• WHAT YOU ARE ASKED TO DO: From the entries below, copy every line that has the word "yellow".

• GIVEN RECORDS:
= Beginning of Section =

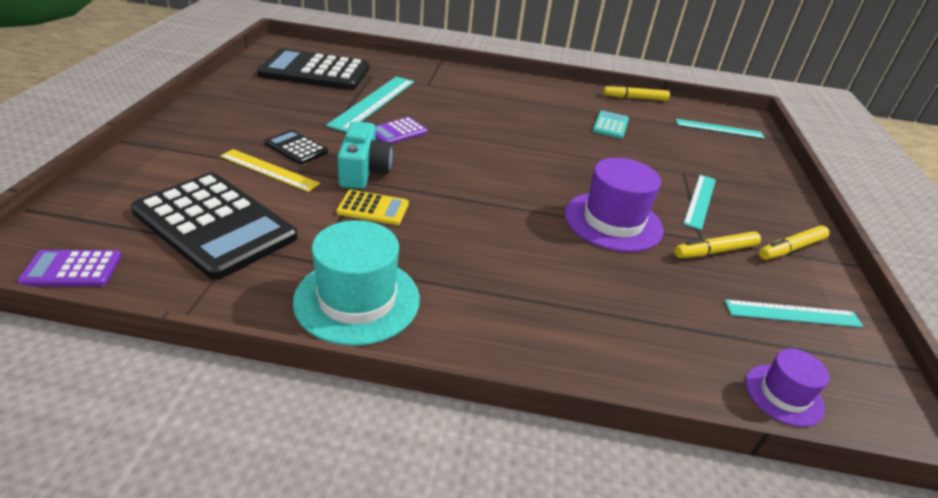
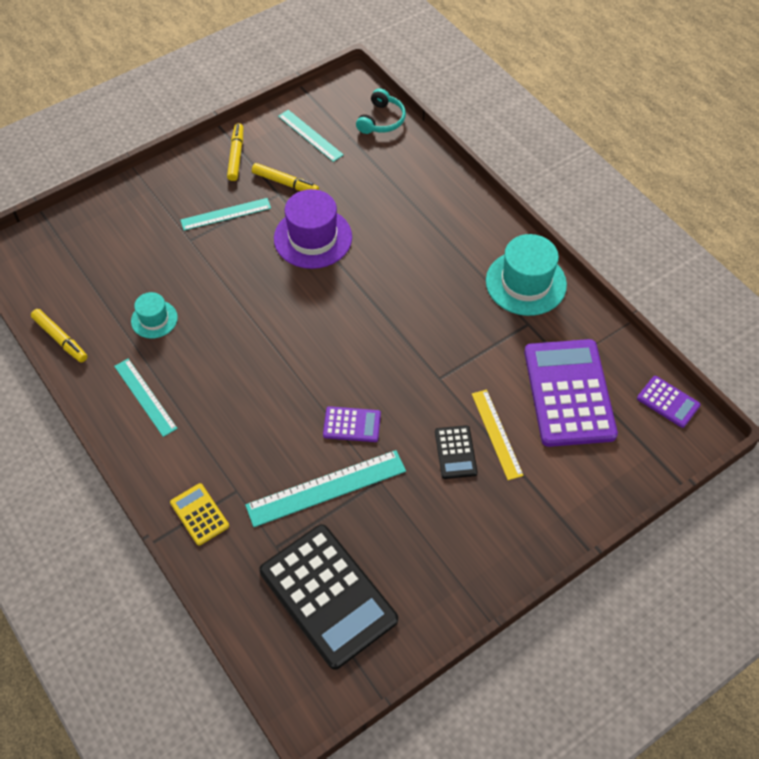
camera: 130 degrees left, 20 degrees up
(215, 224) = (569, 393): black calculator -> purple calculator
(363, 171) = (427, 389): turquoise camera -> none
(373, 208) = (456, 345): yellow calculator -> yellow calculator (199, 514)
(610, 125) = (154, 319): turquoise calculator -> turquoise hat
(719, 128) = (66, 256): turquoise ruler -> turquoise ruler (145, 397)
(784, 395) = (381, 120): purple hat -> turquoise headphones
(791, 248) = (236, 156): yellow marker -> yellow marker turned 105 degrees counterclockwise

= End of Section =

• REPLY TO THE TASK:
(373, 208) = (456, 345): yellow calculator -> yellow calculator (199, 514)
(791, 248) = (236, 156): yellow marker -> yellow marker turned 105 degrees counterclockwise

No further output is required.